(DATA FOR THE TASK)
** START **

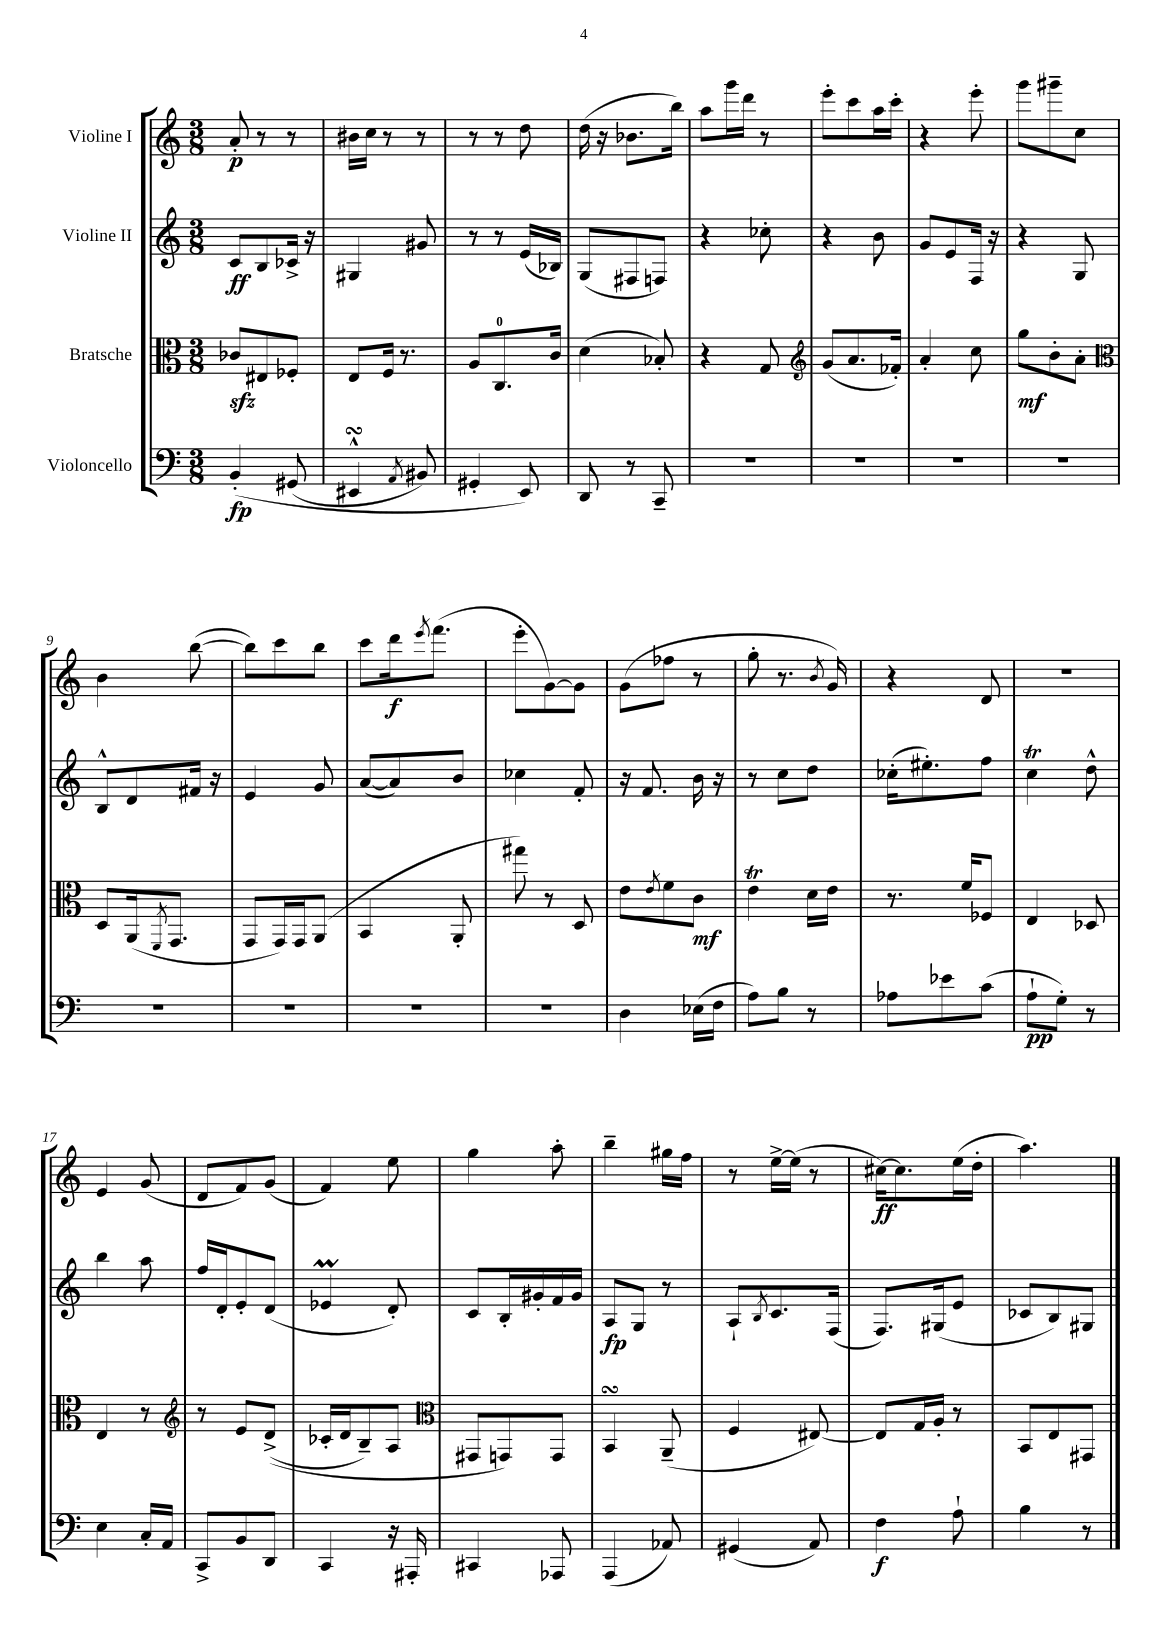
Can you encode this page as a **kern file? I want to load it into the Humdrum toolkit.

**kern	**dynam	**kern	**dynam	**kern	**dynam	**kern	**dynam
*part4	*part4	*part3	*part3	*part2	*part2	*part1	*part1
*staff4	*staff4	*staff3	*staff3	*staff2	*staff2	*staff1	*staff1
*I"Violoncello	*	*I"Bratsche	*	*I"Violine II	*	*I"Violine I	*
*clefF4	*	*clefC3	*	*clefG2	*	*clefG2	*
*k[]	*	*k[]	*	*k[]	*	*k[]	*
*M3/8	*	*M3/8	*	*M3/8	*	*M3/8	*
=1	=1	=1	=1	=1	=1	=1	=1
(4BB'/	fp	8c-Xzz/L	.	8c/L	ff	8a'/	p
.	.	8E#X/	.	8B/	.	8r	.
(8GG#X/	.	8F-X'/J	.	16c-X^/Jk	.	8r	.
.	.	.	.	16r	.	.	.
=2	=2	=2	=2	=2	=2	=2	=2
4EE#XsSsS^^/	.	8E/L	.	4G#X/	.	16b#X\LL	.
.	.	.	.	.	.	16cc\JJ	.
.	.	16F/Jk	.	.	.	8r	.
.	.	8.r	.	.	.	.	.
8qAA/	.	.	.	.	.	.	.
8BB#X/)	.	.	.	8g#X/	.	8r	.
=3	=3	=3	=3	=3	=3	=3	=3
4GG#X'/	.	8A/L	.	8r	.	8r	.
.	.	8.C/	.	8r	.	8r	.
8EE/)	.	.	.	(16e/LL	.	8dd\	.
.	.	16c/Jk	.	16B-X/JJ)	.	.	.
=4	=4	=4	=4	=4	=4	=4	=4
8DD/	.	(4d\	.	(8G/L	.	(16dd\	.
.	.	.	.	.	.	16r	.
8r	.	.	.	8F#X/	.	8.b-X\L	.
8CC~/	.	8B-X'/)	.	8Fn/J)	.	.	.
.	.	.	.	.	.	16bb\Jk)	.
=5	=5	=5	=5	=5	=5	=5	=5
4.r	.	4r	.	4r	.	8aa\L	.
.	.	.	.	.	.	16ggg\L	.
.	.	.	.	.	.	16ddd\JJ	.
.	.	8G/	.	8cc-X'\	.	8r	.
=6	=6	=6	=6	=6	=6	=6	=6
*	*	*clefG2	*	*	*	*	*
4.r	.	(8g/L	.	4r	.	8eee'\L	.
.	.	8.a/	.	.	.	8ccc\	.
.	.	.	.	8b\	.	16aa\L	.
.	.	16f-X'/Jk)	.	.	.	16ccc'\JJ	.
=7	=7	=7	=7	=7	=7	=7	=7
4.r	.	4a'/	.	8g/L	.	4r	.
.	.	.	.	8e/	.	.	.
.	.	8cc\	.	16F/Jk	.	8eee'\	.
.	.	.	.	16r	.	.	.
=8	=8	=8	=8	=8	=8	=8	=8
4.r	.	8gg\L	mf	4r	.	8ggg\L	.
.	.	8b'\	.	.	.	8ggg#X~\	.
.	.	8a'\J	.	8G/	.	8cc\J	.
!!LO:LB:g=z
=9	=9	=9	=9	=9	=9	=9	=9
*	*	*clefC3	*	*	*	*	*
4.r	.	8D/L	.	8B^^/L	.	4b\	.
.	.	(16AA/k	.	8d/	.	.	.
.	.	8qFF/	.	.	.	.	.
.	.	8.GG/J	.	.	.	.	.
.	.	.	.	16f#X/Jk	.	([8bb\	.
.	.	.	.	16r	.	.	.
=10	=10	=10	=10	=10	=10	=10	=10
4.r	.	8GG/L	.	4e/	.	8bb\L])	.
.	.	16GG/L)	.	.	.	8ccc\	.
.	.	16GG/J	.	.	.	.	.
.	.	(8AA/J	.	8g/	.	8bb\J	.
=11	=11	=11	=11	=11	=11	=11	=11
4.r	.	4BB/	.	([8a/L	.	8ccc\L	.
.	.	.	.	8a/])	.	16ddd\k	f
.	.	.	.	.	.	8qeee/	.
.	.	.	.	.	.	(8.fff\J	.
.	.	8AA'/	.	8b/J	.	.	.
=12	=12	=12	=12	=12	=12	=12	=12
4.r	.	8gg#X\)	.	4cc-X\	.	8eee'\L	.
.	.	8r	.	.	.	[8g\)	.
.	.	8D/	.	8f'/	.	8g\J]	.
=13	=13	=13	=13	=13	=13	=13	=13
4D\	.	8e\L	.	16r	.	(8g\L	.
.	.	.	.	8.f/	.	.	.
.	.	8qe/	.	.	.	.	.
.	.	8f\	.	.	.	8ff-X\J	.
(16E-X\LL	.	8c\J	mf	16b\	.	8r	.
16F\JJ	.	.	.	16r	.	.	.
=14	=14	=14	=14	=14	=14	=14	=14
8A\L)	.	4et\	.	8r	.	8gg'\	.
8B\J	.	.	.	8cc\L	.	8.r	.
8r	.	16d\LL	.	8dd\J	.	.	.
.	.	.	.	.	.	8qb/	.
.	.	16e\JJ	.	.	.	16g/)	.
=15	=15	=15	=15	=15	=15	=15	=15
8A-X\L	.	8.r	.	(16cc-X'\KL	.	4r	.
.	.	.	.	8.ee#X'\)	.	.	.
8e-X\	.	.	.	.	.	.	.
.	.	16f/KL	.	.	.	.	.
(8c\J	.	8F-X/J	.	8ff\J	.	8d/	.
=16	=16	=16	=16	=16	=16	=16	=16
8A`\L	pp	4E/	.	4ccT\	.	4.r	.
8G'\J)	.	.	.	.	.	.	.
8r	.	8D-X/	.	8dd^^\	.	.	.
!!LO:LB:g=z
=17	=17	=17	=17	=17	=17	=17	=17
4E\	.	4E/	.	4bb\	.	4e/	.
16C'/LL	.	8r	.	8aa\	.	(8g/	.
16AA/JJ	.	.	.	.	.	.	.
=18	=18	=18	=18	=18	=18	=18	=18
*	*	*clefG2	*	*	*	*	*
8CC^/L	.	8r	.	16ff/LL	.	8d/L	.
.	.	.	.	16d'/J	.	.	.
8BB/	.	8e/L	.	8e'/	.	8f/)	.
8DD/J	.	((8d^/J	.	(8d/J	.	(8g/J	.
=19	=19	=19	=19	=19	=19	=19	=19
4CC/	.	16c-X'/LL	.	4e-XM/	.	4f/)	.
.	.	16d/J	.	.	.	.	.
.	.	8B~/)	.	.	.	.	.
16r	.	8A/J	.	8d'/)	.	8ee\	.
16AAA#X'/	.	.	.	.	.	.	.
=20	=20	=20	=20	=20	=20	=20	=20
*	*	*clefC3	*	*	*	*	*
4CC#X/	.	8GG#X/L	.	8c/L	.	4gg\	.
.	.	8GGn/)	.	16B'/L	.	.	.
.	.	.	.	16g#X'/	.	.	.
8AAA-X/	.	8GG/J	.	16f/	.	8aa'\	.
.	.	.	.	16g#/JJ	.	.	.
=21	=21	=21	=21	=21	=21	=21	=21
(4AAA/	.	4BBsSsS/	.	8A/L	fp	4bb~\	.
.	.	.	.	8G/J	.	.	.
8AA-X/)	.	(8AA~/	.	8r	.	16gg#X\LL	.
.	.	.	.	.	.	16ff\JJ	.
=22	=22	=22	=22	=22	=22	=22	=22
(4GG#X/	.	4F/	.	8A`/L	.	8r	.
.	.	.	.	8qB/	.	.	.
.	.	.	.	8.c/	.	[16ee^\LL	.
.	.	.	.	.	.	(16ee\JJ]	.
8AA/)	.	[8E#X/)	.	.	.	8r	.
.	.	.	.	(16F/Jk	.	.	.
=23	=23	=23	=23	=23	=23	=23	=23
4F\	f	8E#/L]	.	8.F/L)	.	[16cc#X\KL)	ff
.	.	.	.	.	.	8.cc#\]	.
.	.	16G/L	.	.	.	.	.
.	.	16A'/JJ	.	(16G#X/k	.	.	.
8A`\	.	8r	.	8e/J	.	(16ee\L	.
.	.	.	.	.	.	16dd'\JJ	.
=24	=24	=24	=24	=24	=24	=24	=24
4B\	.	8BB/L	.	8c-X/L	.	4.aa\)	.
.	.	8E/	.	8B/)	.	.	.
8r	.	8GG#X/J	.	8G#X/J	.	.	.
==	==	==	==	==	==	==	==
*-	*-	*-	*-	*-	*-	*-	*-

** END **

Pull out each line of the rows above that contains the string "kern", copying every such line in full.

(SOLUTION TO THE EXERCISE)
Can you encode this page as a **kern file? I want to load it into the Humdrum toolkit.
**kern	**dynam	**kern	**dynam	**kern	**dynam	**kern	**dynam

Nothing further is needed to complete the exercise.